Revision tracking records
- - - - - - -

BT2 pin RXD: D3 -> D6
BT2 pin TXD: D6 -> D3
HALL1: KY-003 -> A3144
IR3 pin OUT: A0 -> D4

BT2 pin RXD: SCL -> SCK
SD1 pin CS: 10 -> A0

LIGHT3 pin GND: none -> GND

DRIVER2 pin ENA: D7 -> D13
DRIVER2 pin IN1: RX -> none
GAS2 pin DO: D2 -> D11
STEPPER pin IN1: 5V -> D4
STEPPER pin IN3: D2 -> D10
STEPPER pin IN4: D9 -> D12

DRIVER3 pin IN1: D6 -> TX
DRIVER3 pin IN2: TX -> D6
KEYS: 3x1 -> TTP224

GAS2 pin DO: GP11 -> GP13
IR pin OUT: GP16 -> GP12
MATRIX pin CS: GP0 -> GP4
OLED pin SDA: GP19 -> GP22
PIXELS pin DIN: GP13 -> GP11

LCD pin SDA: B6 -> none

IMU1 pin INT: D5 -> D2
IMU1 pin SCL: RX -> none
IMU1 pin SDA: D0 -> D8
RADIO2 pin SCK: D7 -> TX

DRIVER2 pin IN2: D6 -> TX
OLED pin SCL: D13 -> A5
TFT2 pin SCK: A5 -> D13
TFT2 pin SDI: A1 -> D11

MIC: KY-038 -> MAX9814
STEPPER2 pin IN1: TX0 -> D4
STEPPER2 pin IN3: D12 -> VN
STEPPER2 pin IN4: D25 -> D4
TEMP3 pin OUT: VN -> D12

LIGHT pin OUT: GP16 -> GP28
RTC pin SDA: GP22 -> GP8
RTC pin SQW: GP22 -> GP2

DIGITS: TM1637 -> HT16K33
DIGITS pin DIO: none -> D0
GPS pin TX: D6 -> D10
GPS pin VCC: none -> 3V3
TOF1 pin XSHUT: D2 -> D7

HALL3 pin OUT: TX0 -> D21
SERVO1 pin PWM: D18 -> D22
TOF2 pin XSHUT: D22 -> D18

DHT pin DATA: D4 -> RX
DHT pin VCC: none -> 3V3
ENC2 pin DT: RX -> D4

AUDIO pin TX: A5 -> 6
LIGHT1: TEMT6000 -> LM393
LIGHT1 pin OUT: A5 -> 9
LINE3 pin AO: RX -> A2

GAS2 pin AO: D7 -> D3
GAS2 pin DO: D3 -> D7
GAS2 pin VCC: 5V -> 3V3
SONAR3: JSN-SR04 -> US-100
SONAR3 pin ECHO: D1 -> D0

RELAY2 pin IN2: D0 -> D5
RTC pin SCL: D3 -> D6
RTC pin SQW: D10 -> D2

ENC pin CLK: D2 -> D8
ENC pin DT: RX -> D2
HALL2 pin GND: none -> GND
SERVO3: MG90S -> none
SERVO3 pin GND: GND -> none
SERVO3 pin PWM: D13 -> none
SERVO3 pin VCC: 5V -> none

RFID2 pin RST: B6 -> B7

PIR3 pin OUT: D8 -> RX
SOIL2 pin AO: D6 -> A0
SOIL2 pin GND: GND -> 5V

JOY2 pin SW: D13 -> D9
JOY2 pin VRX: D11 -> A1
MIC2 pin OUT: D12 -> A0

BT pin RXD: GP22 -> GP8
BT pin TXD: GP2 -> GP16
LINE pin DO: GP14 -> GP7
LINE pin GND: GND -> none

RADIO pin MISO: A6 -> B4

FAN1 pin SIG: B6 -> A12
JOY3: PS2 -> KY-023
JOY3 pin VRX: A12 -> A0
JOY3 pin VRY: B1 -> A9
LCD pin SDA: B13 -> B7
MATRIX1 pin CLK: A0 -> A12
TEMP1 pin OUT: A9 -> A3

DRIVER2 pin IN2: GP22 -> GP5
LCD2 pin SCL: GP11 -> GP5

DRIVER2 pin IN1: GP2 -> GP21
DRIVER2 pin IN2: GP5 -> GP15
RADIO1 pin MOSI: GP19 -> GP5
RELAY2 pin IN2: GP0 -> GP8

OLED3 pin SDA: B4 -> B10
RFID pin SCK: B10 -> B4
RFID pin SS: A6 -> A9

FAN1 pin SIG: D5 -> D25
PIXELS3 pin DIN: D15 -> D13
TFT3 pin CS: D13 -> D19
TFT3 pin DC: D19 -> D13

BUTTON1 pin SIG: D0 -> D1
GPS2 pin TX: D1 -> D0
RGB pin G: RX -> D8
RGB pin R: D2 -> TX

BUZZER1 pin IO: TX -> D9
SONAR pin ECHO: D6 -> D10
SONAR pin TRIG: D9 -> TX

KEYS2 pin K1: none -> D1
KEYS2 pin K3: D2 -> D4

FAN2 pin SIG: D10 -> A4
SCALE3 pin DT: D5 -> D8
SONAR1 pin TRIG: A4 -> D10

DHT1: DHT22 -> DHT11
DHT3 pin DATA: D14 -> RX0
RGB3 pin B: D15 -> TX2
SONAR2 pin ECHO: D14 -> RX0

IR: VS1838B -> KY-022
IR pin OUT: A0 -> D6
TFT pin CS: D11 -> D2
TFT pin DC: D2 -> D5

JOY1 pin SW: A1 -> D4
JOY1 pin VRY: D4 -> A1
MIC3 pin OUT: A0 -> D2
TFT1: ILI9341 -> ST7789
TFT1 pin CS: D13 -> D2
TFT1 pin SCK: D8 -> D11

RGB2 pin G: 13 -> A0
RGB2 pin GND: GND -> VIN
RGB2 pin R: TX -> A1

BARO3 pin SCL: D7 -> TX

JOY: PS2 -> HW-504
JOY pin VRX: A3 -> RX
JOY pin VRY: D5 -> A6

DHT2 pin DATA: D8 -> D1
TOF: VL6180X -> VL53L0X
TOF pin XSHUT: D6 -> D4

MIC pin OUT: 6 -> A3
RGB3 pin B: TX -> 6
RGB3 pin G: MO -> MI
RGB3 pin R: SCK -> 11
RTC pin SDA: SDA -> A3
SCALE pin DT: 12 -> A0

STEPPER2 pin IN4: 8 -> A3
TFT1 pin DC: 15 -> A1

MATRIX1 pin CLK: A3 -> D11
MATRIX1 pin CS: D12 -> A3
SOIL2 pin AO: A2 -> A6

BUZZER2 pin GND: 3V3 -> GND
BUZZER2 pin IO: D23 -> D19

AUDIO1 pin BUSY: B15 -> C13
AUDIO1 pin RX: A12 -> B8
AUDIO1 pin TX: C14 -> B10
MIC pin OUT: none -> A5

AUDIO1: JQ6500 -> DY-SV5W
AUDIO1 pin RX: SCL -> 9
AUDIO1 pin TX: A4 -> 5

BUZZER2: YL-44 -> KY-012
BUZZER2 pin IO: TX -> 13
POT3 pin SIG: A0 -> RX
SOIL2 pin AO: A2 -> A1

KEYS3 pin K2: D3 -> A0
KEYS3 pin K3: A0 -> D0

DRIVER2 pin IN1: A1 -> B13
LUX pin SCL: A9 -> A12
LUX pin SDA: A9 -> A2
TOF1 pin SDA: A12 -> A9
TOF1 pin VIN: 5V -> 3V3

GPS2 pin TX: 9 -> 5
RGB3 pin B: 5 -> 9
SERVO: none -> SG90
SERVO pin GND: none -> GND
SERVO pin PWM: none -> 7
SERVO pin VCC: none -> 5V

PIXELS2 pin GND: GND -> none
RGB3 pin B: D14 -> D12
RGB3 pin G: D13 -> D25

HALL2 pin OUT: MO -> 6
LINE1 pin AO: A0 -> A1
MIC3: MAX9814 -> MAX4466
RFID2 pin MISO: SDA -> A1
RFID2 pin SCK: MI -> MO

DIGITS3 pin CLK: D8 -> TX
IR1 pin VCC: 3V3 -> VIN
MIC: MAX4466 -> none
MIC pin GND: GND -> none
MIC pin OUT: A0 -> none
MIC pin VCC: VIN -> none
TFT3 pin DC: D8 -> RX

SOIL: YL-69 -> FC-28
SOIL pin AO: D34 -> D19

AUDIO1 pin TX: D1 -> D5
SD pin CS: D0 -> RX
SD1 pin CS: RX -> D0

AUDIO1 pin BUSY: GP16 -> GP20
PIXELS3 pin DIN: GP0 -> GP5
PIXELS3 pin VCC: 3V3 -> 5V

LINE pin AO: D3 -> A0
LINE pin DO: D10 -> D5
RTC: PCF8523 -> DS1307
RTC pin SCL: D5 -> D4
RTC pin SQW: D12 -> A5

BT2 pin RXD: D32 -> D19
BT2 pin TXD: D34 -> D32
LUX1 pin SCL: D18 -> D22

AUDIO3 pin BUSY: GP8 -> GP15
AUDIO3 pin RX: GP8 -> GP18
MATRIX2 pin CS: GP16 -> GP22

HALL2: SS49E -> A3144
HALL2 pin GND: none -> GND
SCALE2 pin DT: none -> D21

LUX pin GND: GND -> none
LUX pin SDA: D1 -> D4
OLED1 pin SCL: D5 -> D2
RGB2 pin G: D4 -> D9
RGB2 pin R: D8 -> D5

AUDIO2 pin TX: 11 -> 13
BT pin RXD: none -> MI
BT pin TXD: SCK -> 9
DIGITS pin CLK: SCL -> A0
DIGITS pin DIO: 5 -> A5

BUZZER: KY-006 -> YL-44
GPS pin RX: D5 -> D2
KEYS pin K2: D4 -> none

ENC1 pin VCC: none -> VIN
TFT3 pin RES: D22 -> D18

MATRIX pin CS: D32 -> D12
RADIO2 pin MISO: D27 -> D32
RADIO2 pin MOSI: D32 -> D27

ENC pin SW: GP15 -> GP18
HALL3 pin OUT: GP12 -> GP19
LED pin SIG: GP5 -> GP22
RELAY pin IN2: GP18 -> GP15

- - - - - - -

Exercise description →
Wherever the string "BUSY" appears in the records, copy the whole line.

Reply to the exercise →
AUDIO1 pin BUSY: B15 -> C13
AUDIO1 pin BUSY: GP16 -> GP20
AUDIO3 pin BUSY: GP8 -> GP15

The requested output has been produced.